**Task instructions:** Top to bottom, every record is to be copied word for word.

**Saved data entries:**
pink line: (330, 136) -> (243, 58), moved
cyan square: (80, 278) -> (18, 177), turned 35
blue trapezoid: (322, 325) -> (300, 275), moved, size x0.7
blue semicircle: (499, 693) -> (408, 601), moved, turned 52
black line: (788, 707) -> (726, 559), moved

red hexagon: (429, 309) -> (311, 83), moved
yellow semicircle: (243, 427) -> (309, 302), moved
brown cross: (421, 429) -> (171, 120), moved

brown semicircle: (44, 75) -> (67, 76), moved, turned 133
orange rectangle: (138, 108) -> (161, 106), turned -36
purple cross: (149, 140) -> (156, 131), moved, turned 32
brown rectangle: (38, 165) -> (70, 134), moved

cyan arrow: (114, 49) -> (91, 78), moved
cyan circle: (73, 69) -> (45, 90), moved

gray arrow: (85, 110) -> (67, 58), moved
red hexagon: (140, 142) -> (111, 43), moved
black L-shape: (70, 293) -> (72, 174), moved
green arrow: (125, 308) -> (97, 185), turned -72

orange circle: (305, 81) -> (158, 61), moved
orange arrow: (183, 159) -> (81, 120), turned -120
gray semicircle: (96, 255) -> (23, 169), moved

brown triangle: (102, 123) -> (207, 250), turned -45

**Answer area:**
pink line: (330, 136) -> (243, 58), moved
cyan square: (80, 278) -> (18, 177), turned 35
blue trapezoid: (322, 325) -> (300, 275), moved, size x0.7
blue semicircle: (499, 693) -> (408, 601), moved, turned 52
black line: (788, 707) -> (726, 559), moved

red hexagon: (429, 309) -> (311, 83), moved
yellow semicircle: (243, 427) -> (309, 302), moved
brown cross: (421, 429) -> (171, 120), moved

brown semicircle: (44, 75) -> (67, 76), moved, turned 133
orange rectangle: (138, 108) -> (161, 106), turned -36
purple cross: (149, 140) -> (156, 131), moved, turned 32
brown rectangle: (38, 165) -> (70, 134), moved

cyan arrow: (114, 49) -> (91, 78), moved
cyan circle: (73, 69) -> (45, 90), moved

gray arrow: (85, 110) -> (67, 58), moved
red hexagon: (140, 142) -> (111, 43), moved
black L-shape: (70, 293) -> (72, 174), moved
green arrow: (125, 308) -> (97, 185), turned -72

orange circle: (305, 81) -> (158, 61), moved
orange arrow: (183, 159) -> (81, 120), turned -120
gray semicircle: (96, 255) -> (23, 169), moved

brown triangle: (102, 123) -> (207, 250), turned -45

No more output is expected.